◆ **TO-DO ITEM**
Using the records below, give the number of lines where the string "black" shows up. Add nothing to it.

================================

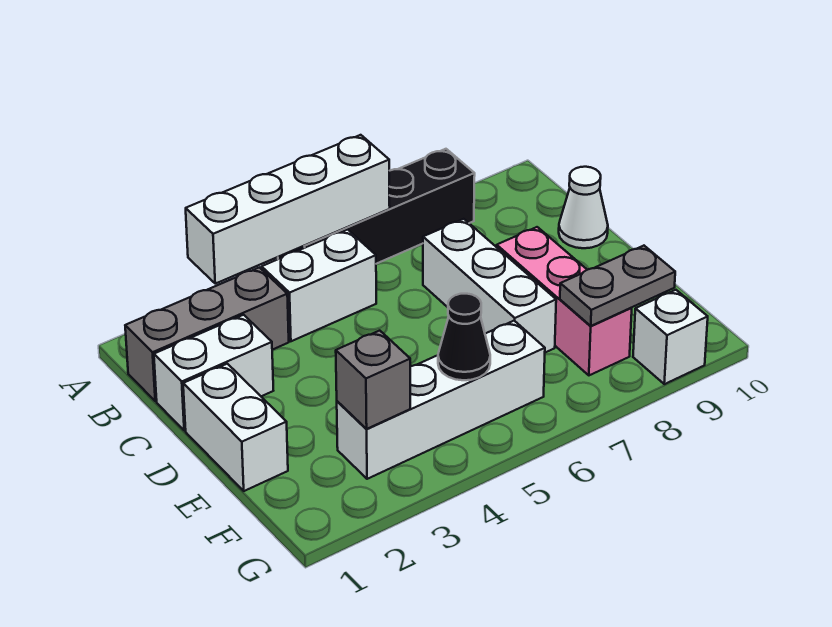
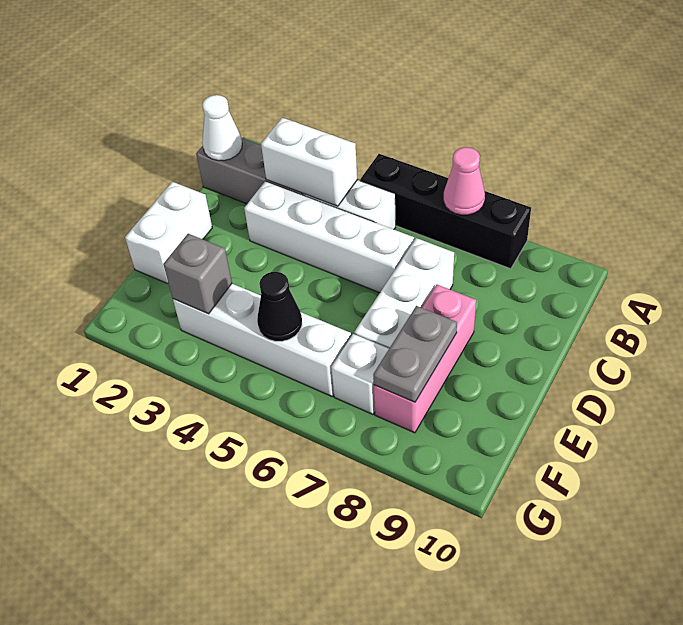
white 1x4 brick [186,135,390,284] -> white 1x4 brick moved to [244,181,414,293]
none -> pink 1x1 cone [444,147,485,215]
white 1x2 brick [154,315,273,431] -> white 1x2 brick moved to [261,118,357,206]
white 1x1 cone [559,167,608,248] -> white 1x1 cone moved to [202,95,242,161]
grey 1x2 plate [560,246,675,326] -> grey 1x2 plate turned to [373,306,457,402]
white 1x1 brick [633,290,708,384] -> white 1x1 brick moved to [331,334,389,414]

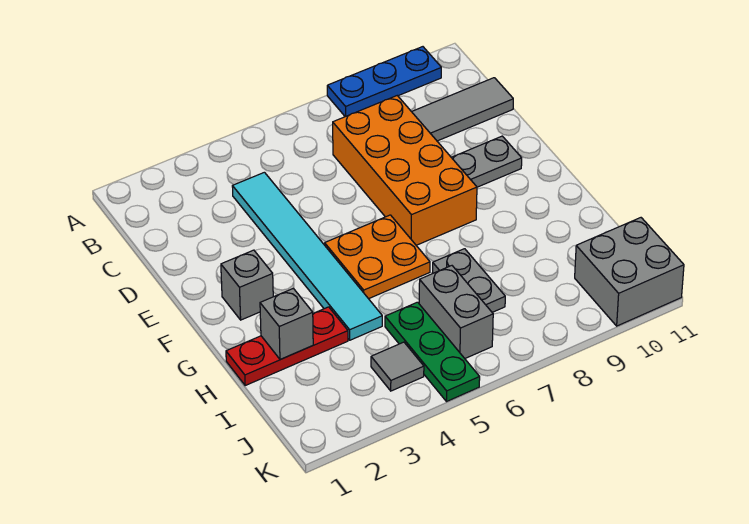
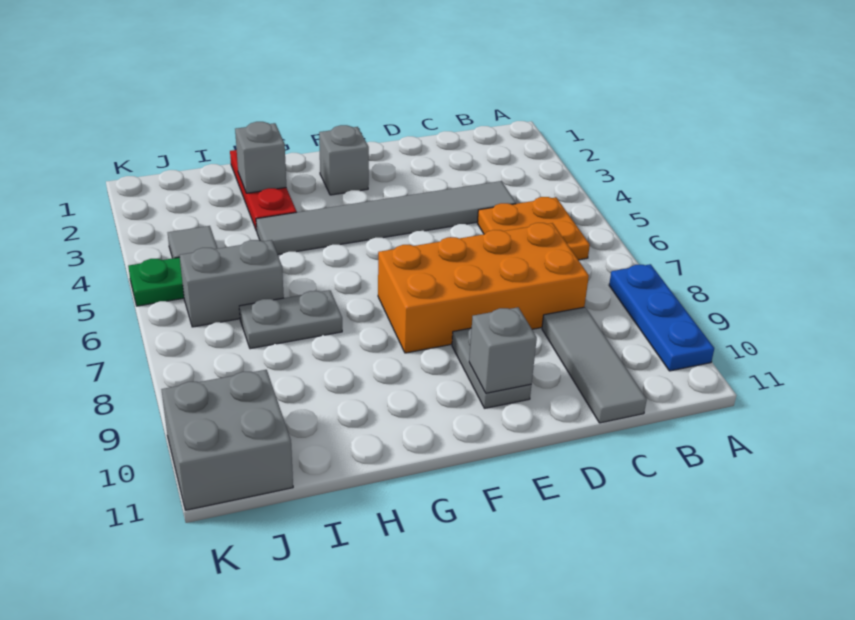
cyan 1x6 tile [232,172,382,340] -> grey 1x6 tile [256,181,516,255]
none -> grey 1x1 brick [469,307,537,393]
orange 2x2 plate [325,215,430,299] -> orange 2x2 plate moved to [477,197,590,260]

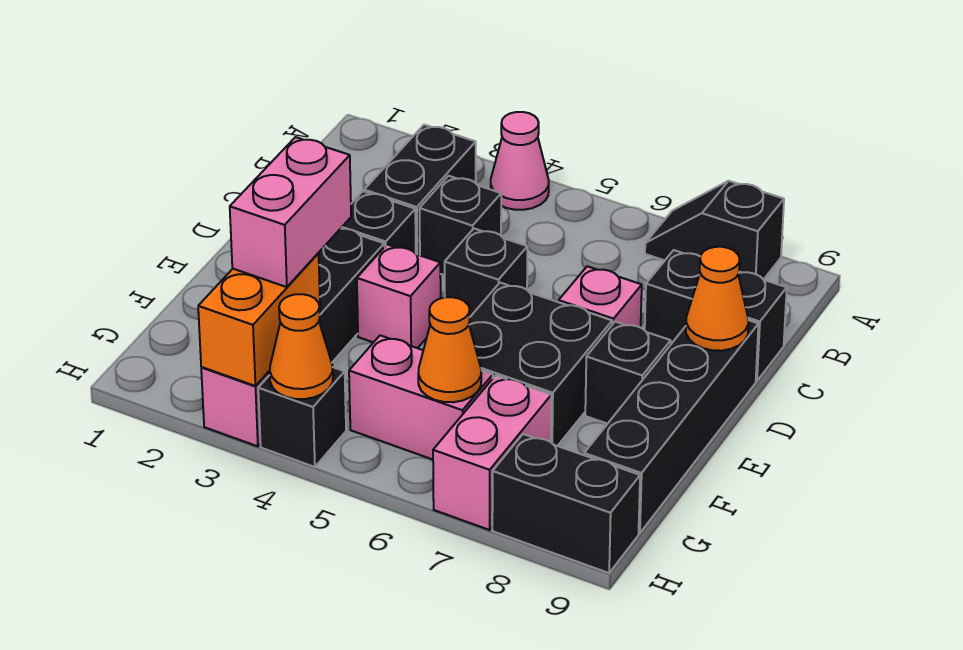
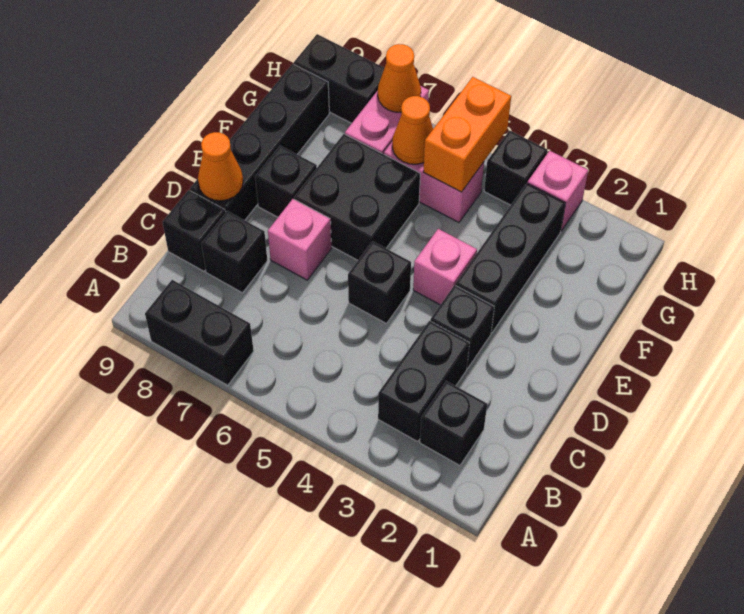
pink 1x1 cone [491,112,549,210] -> none
black 1x2 slope [645,181,784,280] -> black 1x2 brick [145,280,254,385]
black 1x1 brick [419,176,501,275] -> black 1x1 brick moved to [420,381,487,466]
pink 1x2 brick [230,137,351,287] -> none
orange 1x2 brick [198,254,320,386] -> orange 1x2 brick moved to [423,77,511,192]
orange 1x1 cone [270,294,333,399] -> orange 1x1 cone moved to [378,44,421,112]

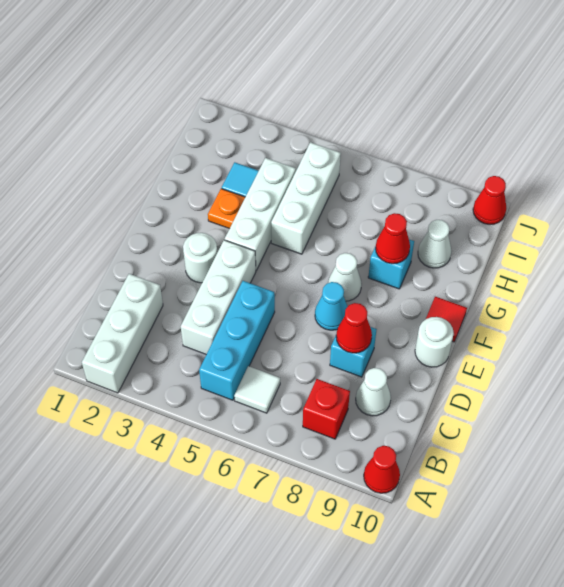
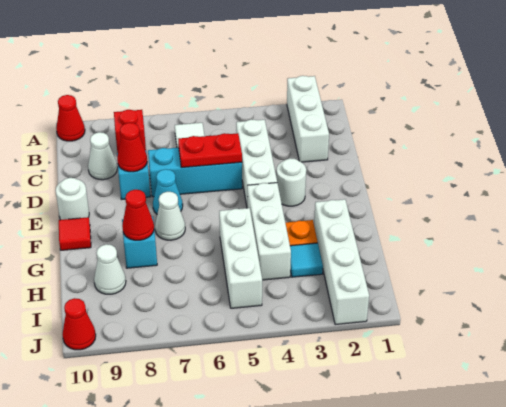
cyan 1x3 brick [199,281,275,400] -> cyan 1x3 brick turned to [148,148,242,197]
none -> red 1x2 plate [178,133,242,168]
none -> white 1x4 brick [314,199,369,325]

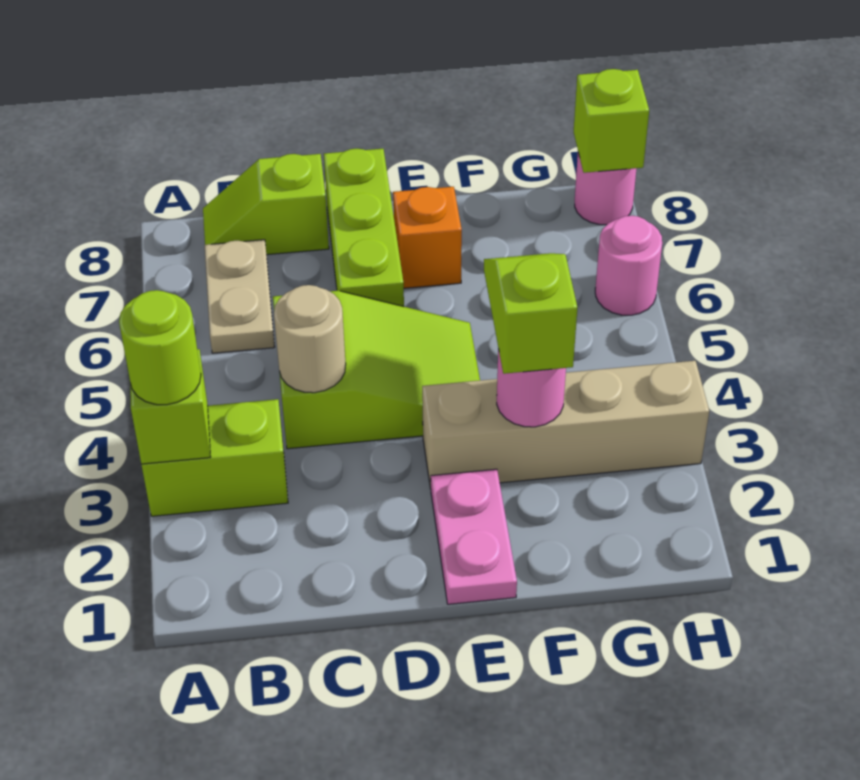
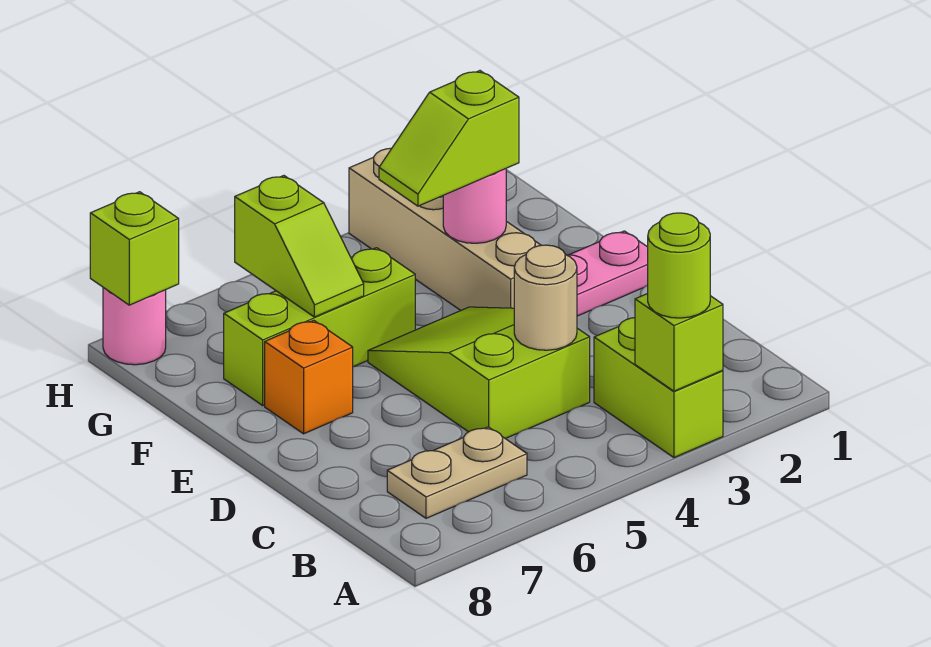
lime 1x2 slope [203,154,329,255] -> lime 1x2 slope moved to [235,176,364,317]
lime 1x3 brick [324,149,404,306] -> lime 1x3 brick moved to [224,248,415,405]
pink 1x1 round brick [595,216,662,315] -> none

================================

◆ **EXPECTED ANSWER**
2